[Start of section]

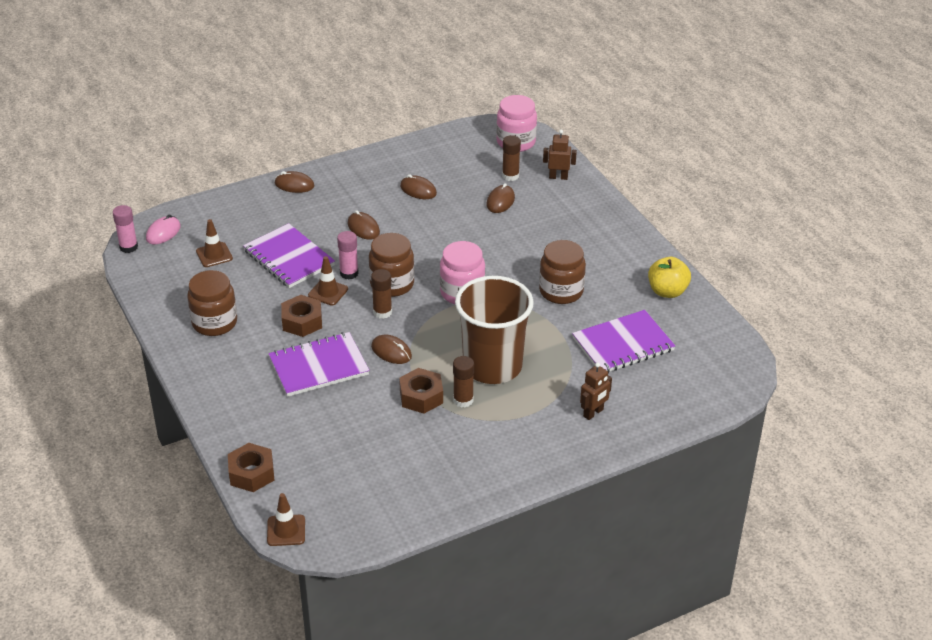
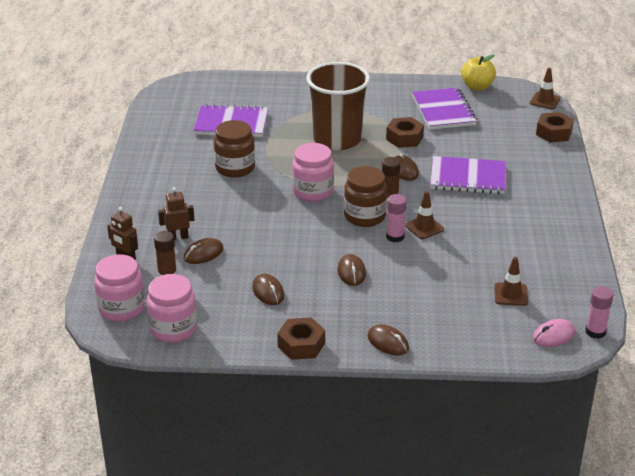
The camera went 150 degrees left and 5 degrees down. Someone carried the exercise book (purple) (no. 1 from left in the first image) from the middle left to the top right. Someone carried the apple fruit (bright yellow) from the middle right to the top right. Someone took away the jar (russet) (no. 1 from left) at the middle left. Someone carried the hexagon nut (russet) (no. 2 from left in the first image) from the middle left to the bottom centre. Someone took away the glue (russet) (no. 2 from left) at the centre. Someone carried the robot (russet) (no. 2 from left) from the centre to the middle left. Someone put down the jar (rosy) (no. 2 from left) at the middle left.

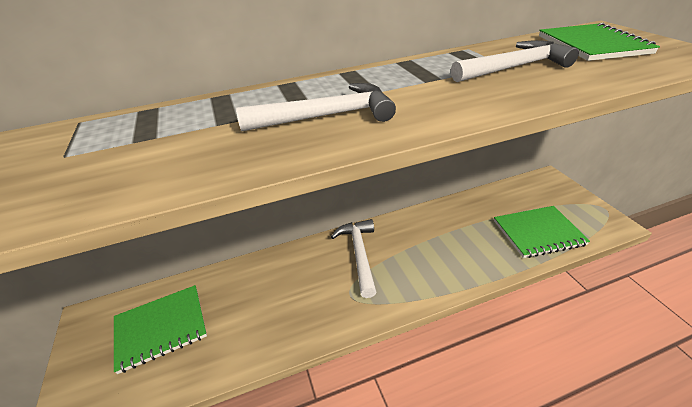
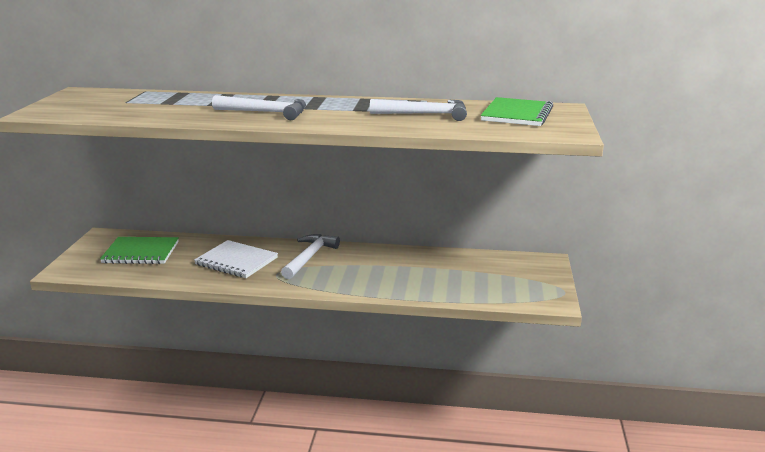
The camera went 25 degrees right and 15 degrees down. Someone took away the exercise book (green) (no. 2 from left) at the middle right. Someone put down the exercise book (white) at the middle left.

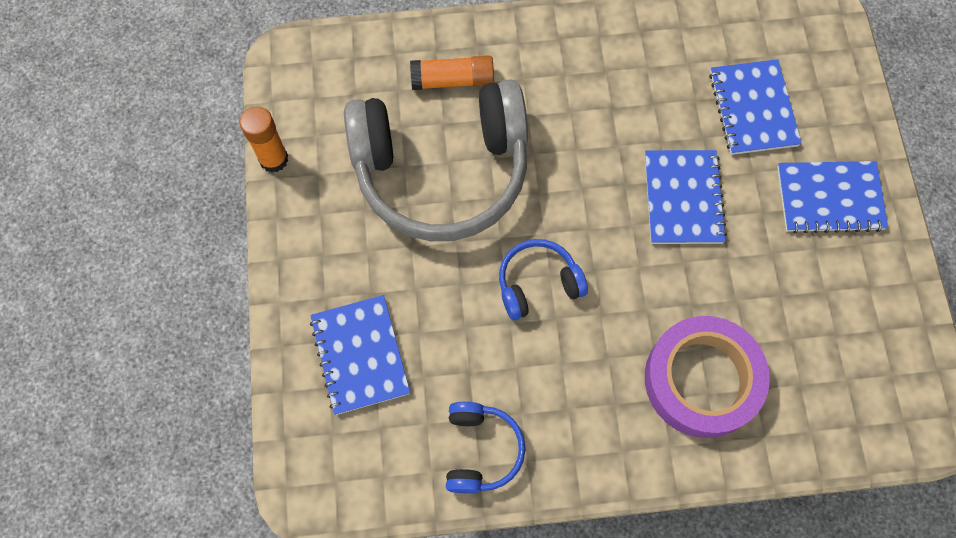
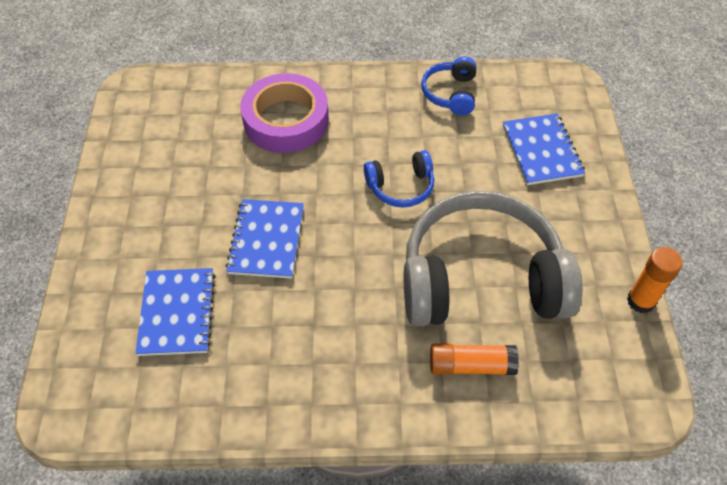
The camera went 175 degrees left and 15 degrees down. Someone took away the exercise book (blue) (no. 4 from left) at the middle right.

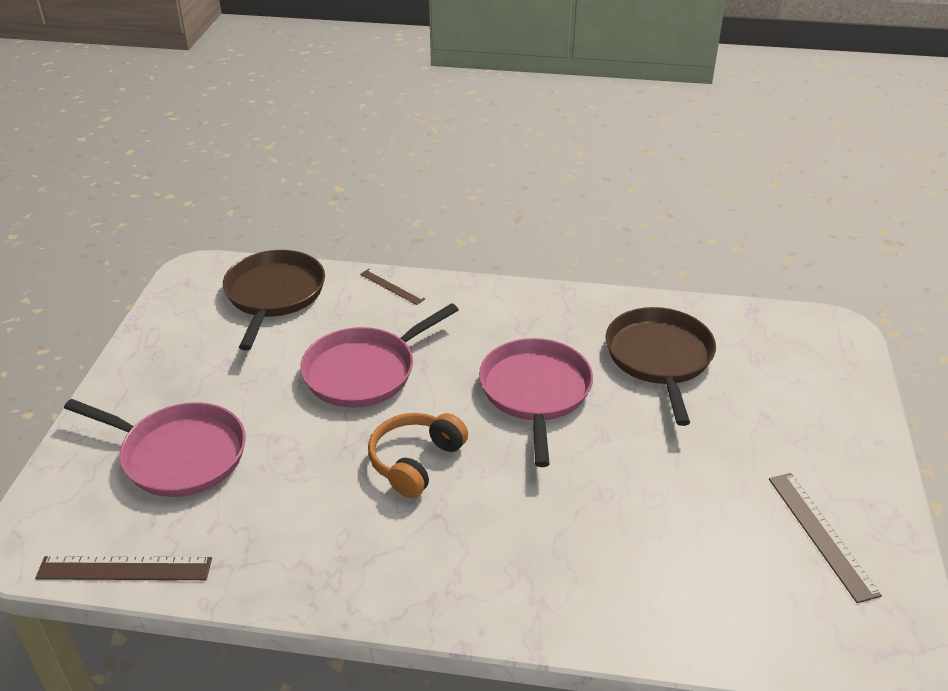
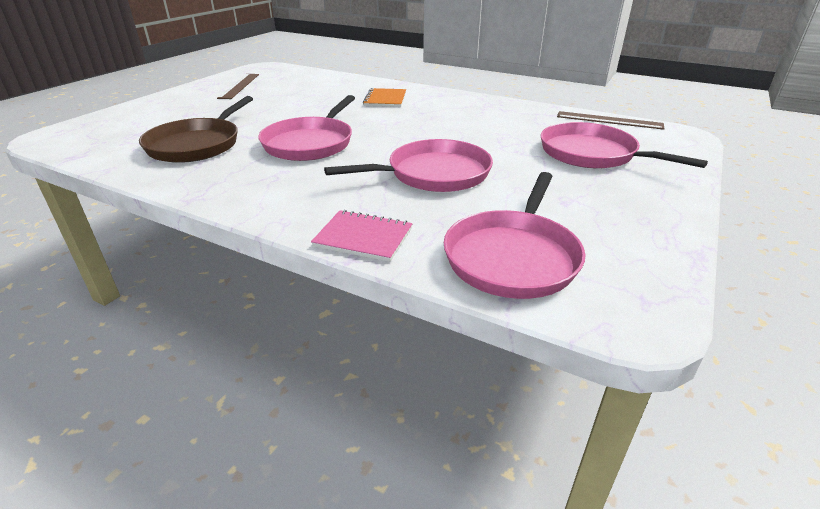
The camera went 160 degrees left and 5 degrees down. Someone repainted the skillet (russet) (no. 1 from left) at the middle left, which became the skillet (rosy) (no. 3 from left) at the centre. Someone swapped the ruler (russet) (no. 2 from left) at the centre for the exercise book (rosy) at the centre. Someone took away the headset (bright orange) at the centre. Someone put down the exercise book (bright orange) at the top centre.

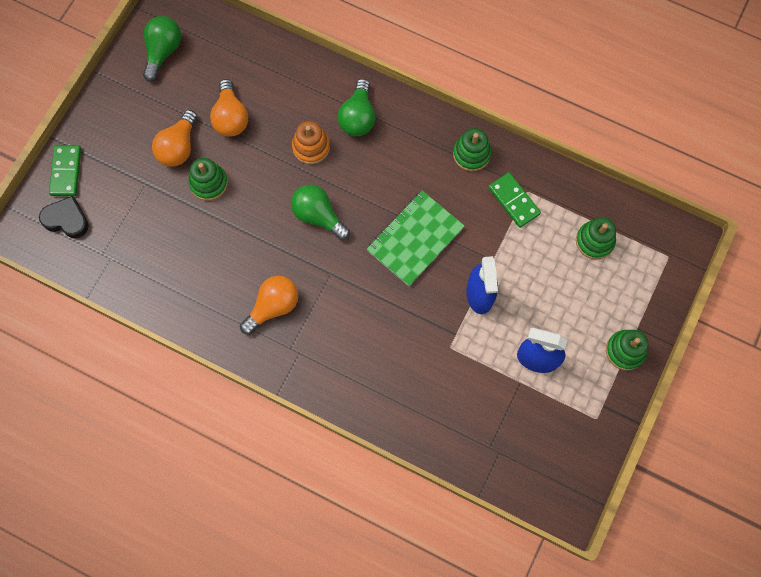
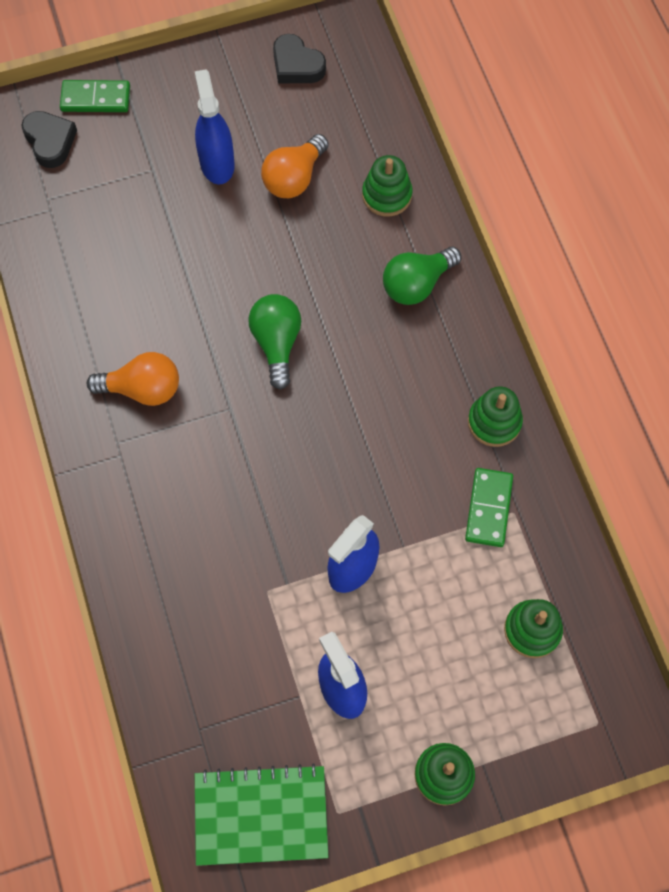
The camera went 45 degrees right and 5 degrees down. Someone swapped the light bulb (green) (no. 1 from left) at the top left for the heart (black) (no. 2 from left) at the top centre. Someone swapped the light bulb (bright orange) (no. 1 from left) at the top left for the spray cleaner (blue) (no. 1 from left) at the top left. Someone took away the ring stacker (bright orange) at the top centre. Someone rotated the domino (green) (no. 1 from left) at the top left by 45 degrees clockwise. Someone carried the ring stacker (green) (no. 1 from left) from the top left to the top centre. Someone carried the exercise book (green) from the centre to the bottom centre.

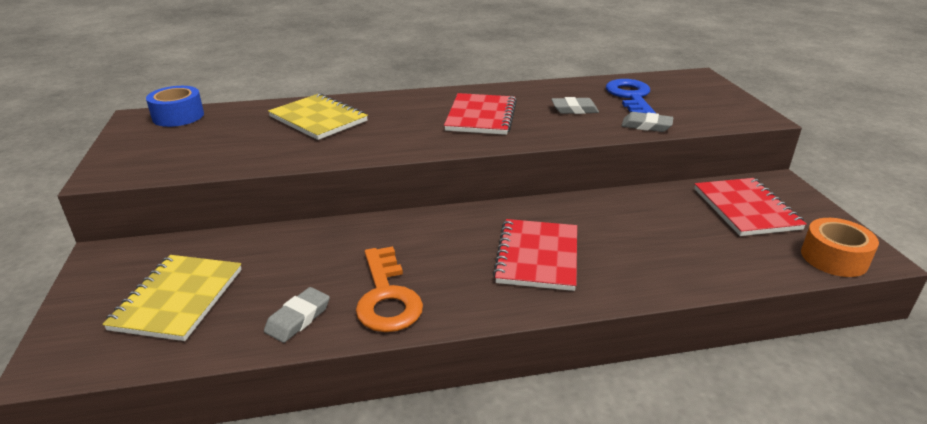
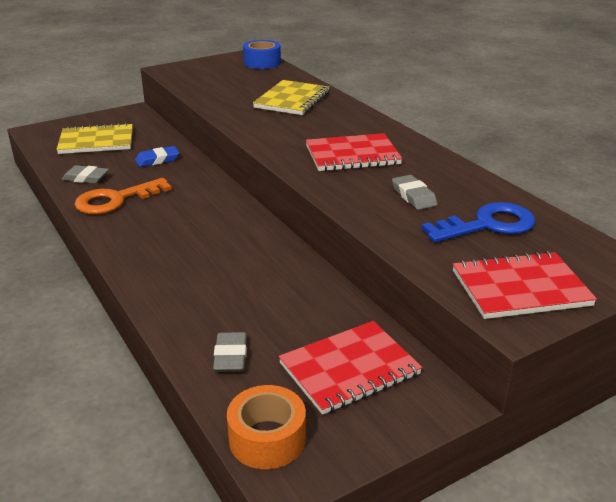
The camera went 70 degrees right and 0 degrees up. Someone carried the eraser (grey) (no. 3 from left in the first image) from the top right to the bottom centre. Someone carried the exercise book (scarlet) (no. 2 from left in the first image) from the centre to the middle right. Someone put down the eraser (blue) at the top left.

[End of section]

**What the exercise asks:**
Exactly as written, reproduce all of the entries while dropping the pictures.

**Output for this task:**
The camera went 150 degrees left and 5 degrees down. Someone carried the exercise book (purple) (no. 1 from left in the first image) from the middle left to the top right. Someone carried the apple fruit (bright yellow) from the middle right to the top right. Someone took away the jar (russet) (no. 1 from left) at the middle left. Someone carried the hexagon nut (russet) (no. 2 from left in the first image) from the middle left to the bottom centre. Someone took away the glue (russet) (no. 2 from left) at the centre. Someone carried the robot (russet) (no. 2 from left) from the centre to the middle left. Someone put down the jar (rosy) (no. 2 from left) at the middle left.

The camera went 25 degrees right and 15 degrees down. Someone took away the exercise book (green) (no. 2 from left) at the middle right. Someone put down the exercise book (white) at the middle left.

The camera went 175 degrees left and 15 degrees down. Someone took away the exercise book (blue) (no. 4 from left) at the middle right.

The camera went 160 degrees left and 5 degrees down. Someone repainted the skillet (russet) (no. 1 from left) at the middle left, which became the skillet (rosy) (no. 3 from left) at the centre. Someone swapped the ruler (russet) (no. 2 from left) at the centre for the exercise book (rosy) at the centre. Someone took away the headset (bright orange) at the centre. Someone put down the exercise book (bright orange) at the top centre.

The camera went 45 degrees right and 5 degrees down. Someone swapped the light bulb (green) (no. 1 from left) at the top left for the heart (black) (no. 2 from left) at the top centre. Someone swapped the light bulb (bright orange) (no. 1 from left) at the top left for the spray cleaner (blue) (no. 1 from left) at the top left. Someone took away the ring stacker (bright orange) at the top centre. Someone rotated the domino (green) (no. 1 from left) at the top left by 45 degrees clockwise. Someone carried the ring stacker (green) (no. 1 from left) from the top left to the top centre. Someone carried the exercise book (green) from the centre to the bottom centre.

The camera went 70 degrees right and 0 degrees up. Someone carried the eraser (grey) (no. 3 from left in the first image) from the top right to the bottom centre. Someone carried the exercise book (scarlet) (no. 2 from left in the first image) from the centre to the middle right. Someone put down the eraser (blue) at the top left.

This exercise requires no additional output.